Lay out every line of the listing below as a Markdown table with two columns, "No." and "Text," numbering the rows in order and leaving out blank lines.

[Data excerpts]
***

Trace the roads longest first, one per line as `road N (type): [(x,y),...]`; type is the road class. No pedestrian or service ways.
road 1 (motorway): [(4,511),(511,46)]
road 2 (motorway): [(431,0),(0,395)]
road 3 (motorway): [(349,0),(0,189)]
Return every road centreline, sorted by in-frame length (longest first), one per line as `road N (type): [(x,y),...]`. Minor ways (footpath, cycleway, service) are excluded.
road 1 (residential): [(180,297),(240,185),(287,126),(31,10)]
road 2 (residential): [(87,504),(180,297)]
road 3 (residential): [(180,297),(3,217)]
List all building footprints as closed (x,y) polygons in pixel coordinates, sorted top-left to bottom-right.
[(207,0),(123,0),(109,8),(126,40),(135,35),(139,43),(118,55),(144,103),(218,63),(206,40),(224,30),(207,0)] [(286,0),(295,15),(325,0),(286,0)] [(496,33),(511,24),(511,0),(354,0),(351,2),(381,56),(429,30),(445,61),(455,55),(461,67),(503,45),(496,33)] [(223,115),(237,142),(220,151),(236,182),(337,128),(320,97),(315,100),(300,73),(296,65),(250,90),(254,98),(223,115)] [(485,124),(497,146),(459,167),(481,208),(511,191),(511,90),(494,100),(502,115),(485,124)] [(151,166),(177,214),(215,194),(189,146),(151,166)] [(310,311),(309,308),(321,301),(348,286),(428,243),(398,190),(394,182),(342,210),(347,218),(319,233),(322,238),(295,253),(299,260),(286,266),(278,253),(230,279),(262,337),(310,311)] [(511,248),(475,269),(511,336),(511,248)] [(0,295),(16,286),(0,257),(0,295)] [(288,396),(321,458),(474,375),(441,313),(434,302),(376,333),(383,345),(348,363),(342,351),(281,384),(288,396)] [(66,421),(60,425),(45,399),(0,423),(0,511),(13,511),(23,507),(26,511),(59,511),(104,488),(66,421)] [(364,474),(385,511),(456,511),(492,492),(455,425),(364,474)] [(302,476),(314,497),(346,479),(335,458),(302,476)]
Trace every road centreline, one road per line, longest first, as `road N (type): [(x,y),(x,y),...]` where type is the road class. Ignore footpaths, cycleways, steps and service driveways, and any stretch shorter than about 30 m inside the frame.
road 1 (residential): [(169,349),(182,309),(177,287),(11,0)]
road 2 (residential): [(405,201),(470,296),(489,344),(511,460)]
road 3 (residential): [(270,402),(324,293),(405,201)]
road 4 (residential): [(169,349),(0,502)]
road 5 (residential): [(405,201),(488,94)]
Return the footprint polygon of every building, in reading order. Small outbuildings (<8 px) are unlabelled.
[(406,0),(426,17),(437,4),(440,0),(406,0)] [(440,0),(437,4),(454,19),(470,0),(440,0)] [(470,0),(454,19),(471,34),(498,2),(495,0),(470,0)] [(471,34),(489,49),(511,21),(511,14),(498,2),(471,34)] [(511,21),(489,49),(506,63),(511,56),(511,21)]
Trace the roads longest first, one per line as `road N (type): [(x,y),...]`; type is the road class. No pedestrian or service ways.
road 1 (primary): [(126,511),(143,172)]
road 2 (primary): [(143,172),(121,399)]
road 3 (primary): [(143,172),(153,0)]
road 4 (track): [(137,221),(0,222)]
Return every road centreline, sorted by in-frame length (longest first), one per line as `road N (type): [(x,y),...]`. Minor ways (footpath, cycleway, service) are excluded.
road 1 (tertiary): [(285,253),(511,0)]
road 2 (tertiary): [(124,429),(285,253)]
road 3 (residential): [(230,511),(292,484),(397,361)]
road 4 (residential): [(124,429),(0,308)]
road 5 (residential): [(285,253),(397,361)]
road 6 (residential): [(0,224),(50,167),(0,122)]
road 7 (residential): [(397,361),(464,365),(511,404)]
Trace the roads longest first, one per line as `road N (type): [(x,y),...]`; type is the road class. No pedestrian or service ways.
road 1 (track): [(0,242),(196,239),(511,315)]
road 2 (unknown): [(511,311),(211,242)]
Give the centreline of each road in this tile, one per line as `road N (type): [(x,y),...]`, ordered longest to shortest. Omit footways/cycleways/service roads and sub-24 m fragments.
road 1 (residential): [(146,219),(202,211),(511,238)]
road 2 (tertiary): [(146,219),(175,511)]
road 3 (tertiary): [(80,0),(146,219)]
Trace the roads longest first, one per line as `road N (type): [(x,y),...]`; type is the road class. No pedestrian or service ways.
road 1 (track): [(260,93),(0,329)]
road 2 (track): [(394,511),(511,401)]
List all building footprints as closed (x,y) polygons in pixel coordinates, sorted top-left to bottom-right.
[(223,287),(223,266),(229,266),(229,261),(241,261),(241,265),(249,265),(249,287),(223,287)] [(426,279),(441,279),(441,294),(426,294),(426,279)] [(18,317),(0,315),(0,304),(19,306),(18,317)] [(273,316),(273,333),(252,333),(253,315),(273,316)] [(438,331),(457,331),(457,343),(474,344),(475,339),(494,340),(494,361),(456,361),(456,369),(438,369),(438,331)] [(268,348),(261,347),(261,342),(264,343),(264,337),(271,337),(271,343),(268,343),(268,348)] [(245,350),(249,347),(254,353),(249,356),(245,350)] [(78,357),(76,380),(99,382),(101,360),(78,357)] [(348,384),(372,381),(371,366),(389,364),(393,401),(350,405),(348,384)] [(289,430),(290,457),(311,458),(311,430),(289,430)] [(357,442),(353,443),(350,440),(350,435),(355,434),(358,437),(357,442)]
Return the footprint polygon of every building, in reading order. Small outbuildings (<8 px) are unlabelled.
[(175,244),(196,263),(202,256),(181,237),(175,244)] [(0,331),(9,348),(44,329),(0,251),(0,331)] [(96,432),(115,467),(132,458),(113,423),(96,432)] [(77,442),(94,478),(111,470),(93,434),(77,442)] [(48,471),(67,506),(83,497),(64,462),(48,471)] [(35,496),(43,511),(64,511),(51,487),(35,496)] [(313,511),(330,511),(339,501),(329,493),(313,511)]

***

__Full solution__
| No. | Text |
|---|---|
| 1 | Trace the roads longest first, one per line as `road N (type): [(x,y),...]`; type is the road class. No pedestrian or service ways. |
| 2 | road 1 (motorway): [(4,511),(511,46)] |
| 3 | road 2 (motorway): [(431,0),(0,395)] |
| 4 | road 3 (motorway): [(349,0),(0,189)] |
| 5 | Return every road centreline, sorted by in-frame length (longest first), one per line as `road N (type): [(x,y),...]`. Minor ways (footpath, cycleway, service) are excluded. |
| 6 | road 1 (residential): [(180,297),(240,185),(287,126),(31,10)] |
| 7 | road 2 (residential): [(87,504),(180,297)] |
| 8 | road 3 (residential): [(180,297),(3,217)] |
| 9 | List all building footprints as closed (x,y) polygons in pixel coordinates, sorted top-left to bottom-right. |
| 10 | [(207,0),(123,0),(109,8),(126,40),(135,35),(139,43),(118,55),(144,103),(218,63),(206,40),(224,30),(207,0)] [(286,0),(295,15),(325,0),(286,0)] [(496,33),(511,24),(511,0),(354,0),(351,2),(381,56),(429,30),(445,61),(455,55),(461,67),(503,45),(496,33)] [(223,115),(237,142),(220,151),(236,182),(337,128),(320,97),(315,100),(300,73),(296,65),(250,90),(254,98),(223,115)] [(485,124),(497,146),(459,167),(481,208),(511,191),(511,90),(494,100),(502,115),(485,124)] [(151,166),(177,214),(215,194),(189,146),(151,166)] [(310,311),(309,308),(321,301),(348,286),(428,243),(398,190),(394,182),(342,210),(347,218),(319,233),(322,238),(295,253),(299,260),(286,266),(278,253),(230,279),(262,337),(310,311)] [(511,248),(475,269),(511,336),(511,248)] [(0,295),(16,286),(0,257),(0,295)] [(288,396),(321,458),(474,375),(441,313),(434,302),(376,333),(383,345),(348,363),(342,351),(281,384),(288,396)] [(66,421),(60,425),(45,399),(0,423),(0,511),(13,511),(23,507),(26,511),(59,511),(104,488),(66,421)] [(364,474),(385,511),(456,511),(492,492),(455,425),(364,474)] [(302,476),(314,497),(346,479),(335,458),(302,476)] |
| 11 | Trace every road centreline, one road per line, longest first, as `road N (type): [(x,y),(x,y),...]` where type is the road class. Ignore footpaths, cycleways, steps and service driveways, and any stretch shorter than about 30 m inside the frame. |
| 12 | road 1 (residential): [(169,349),(182,309),(177,287),(11,0)] |
| 13 | road 2 (residential): [(405,201),(470,296),(489,344),(511,460)] |
| 14 | road 3 (residential): [(270,402),(324,293),(405,201)] |
| 15 | road 4 (residential): [(169,349),(0,502)] |
| 16 | road 5 (residential): [(405,201),(488,94)] |
| 17 | Return the footprint polygon of every building, in reading order. Small outbuildings (<8 px) are unlabelled. |
| 18 | [(406,0),(426,17),(437,4),(440,0),(406,0)] [(440,0),(437,4),(454,19),(470,0),(440,0)] [(470,0),(454,19),(471,34),(498,2),(495,0),(470,0)] [(471,34),(489,49),(511,21),(511,14),(498,2),(471,34)] [(511,21),(489,49),(506,63),(511,56),(511,21)] |
| 19 | Trace the roads longest first, one per line as `road N (type): [(x,y),...]`; type is the road class. No pedestrian or service ways. |
| 20 | road 1 (primary): [(126,511),(143,172)] |
| 21 | road 2 (primary): [(143,172),(121,399)] |
| 22 | road 3 (primary): [(143,172),(153,0)] |
| 23 | road 4 (track): [(137,221),(0,222)] |
| 24 | Return every road centreline, sorted by in-frame length (longest first), one per line as `road N (type): [(x,y),...]`. Minor ways (footpath, cycleway, service) are excluded. |
| 25 | road 1 (tertiary): [(285,253),(511,0)] |
| 26 | road 2 (tertiary): [(124,429),(285,253)] |
| 27 | road 3 (residential): [(230,511),(292,484),(397,361)] |
| 28 | road 4 (residential): [(124,429),(0,308)] |
| 29 | road 5 (residential): [(285,253),(397,361)] |
| 30 | road 6 (residential): [(0,224),(50,167),(0,122)] |
| 31 | road 7 (residential): [(397,361),(464,365),(511,404)] |
| 32 | Trace the roads longest first, one per line as `road N (type): [(x,y),...]`; type is the road class. No pedestrian or service ways. |
| 33 | road 1 (track): [(0,242),(196,239),(511,315)] |
| 34 | road 2 (unknown): [(511,311),(211,242)] |
| 35 | Give the centreline of each road in this tile, one per line as `road N (type): [(x,y),...]`, ordered longest to shortest. Omit footways/cycleways/service roads and sub-24 m fragments. |
| 36 | road 1 (residential): [(146,219),(202,211),(511,238)] |
| 37 | road 2 (tertiary): [(146,219),(175,511)] |
| 38 | road 3 (tertiary): [(80,0),(146,219)] |
| 39 | Trace the roads longest first, one per line as `road N (type): [(x,y),...]`; type is the road class. No pedestrian or service ways. |
| 40 | road 1 (track): [(260,93),(0,329)] |
| 41 | road 2 (track): [(394,511),(511,401)] |
| 42 | List all building footprints as closed (x,y) polygons in pixel coordinates, sorted top-left to bottom-right. |
| 43 | [(223,287),(223,266),(229,266),(229,261),(241,261),(241,265),(249,265),(249,287),(223,287)] [(426,279),(441,279),(441,294),(426,294),(426,279)] [(18,317),(0,315),(0,304),(19,306),(18,317)] [(273,316),(273,333),(252,333),(253,315),(273,316)] [(438,331),(457,331),(457,343),(474,344),(475,339),(494,340),(494,361),(456,361),(456,369),(438,369),(438,331)] [(268,348),(261,347),(261,342),(264,343),(264,337),(271,337),(271,343),(268,343),(268,348)] [(245,350),(249,347),(254,353),(249,356),(245,350)] [(78,357),(76,380),(99,382),(101,360),(78,357)] [(348,384),(372,381),(371,366),(389,364),(393,401),(350,405),(348,384)] [(289,430),(290,457),(311,458),(311,430),(289,430)] [(357,442),(353,443),(350,440),(350,435),(355,434),(358,437),(357,442)] |
| 44 | Return the footprint polygon of every building, in reading order. Small outbuildings (<8 px) are unlabelled. |
| 45 | [(175,244),(196,263),(202,256),(181,237),(175,244)] [(0,331),(9,348),(44,329),(0,251),(0,331)] [(96,432),(115,467),(132,458),(113,423),(96,432)] [(77,442),(94,478),(111,470),(93,434),(77,442)] [(48,471),(67,506),(83,497),(64,462),(48,471)] [(35,496),(43,511),(64,511),(51,487),(35,496)] [(313,511),(330,511),(339,501),(329,493),(313,511)] |